■ **Data**:
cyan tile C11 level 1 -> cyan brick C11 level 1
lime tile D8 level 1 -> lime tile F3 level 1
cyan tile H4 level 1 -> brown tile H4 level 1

■ **Task**: When every line of the listing has been checked for the string "cyan", give only the number of lines that contain it.

■ **Result of the exercise**: 2